(Stored records)
● ● ●
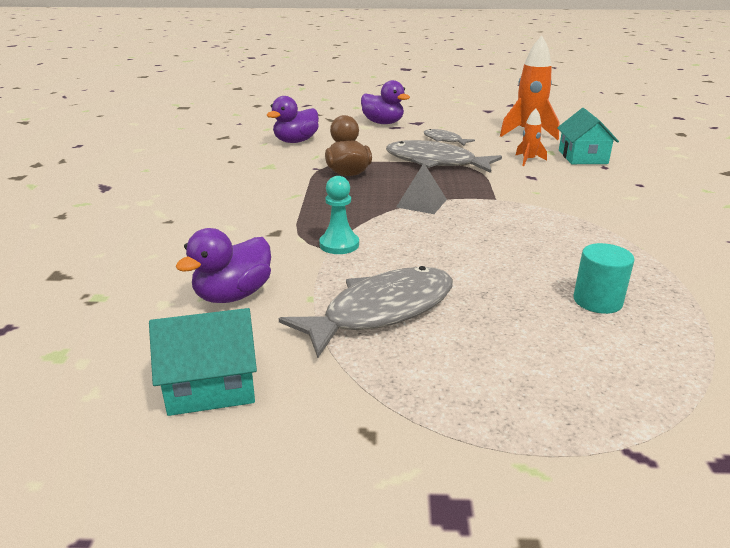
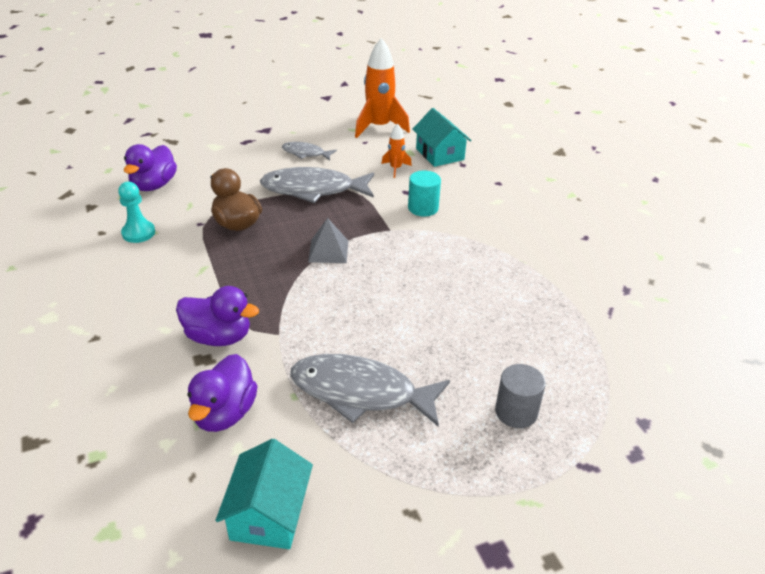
camera: 25 degrees left, 10 degrees up
turquoise house [149,308,257,416] -> turquoise house turned 45 degrees counterclockwise [216,439,313,549]
grey fish [279,266,453,358] -> grey fish turned 105 degrees counterclockwise [290,354,450,427]
turquoise pawn [319,176,359,254] -> turquoise pawn moved to [118,182,155,243]
purple duck [361,80,410,124] -> purple duck moved to [176,286,259,346]
turquoise cylinder [574,243,634,314] -> turquoise cylinder moved to [408,171,441,217]
none -> grey cylinder [495,364,546,428]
● ● ●
__Activity__: Every line from the one containing "turquoise house [149,308,257,416]" through the last line of the entries should be output exactly; nothing else belongs in the reply.

__Response to this exercise__:
turquoise house [149,308,257,416] -> turquoise house turned 45 degrees counterclockwise [216,439,313,549]
grey fish [279,266,453,358] -> grey fish turned 105 degrees counterclockwise [290,354,450,427]
turquoise pawn [319,176,359,254] -> turquoise pawn moved to [118,182,155,243]
purple duck [361,80,410,124] -> purple duck moved to [176,286,259,346]
turquoise cylinder [574,243,634,314] -> turquoise cylinder moved to [408,171,441,217]
none -> grey cylinder [495,364,546,428]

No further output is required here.